» Problem requirements
Copy out all lines in the data below containing the string "brick".

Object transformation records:
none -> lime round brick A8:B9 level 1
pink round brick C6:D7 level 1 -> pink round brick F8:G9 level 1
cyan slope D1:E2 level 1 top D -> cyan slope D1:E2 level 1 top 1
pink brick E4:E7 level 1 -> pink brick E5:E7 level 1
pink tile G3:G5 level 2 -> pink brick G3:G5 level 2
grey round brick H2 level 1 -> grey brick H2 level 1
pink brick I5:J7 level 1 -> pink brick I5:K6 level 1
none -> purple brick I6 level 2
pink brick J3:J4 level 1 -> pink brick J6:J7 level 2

» Final answer
none -> lime round brick A8:B9 level 1
pink round brick C6:D7 level 1 -> pink round brick F8:G9 level 1
pink brick E4:E7 level 1 -> pink brick E5:E7 level 1
pink tile G3:G5 level 2 -> pink brick G3:G5 level 2
grey round brick H2 level 1 -> grey brick H2 level 1
pink brick I5:J7 level 1 -> pink brick I5:K6 level 1
none -> purple brick I6 level 2
pink brick J3:J4 level 1 -> pink brick J6:J7 level 2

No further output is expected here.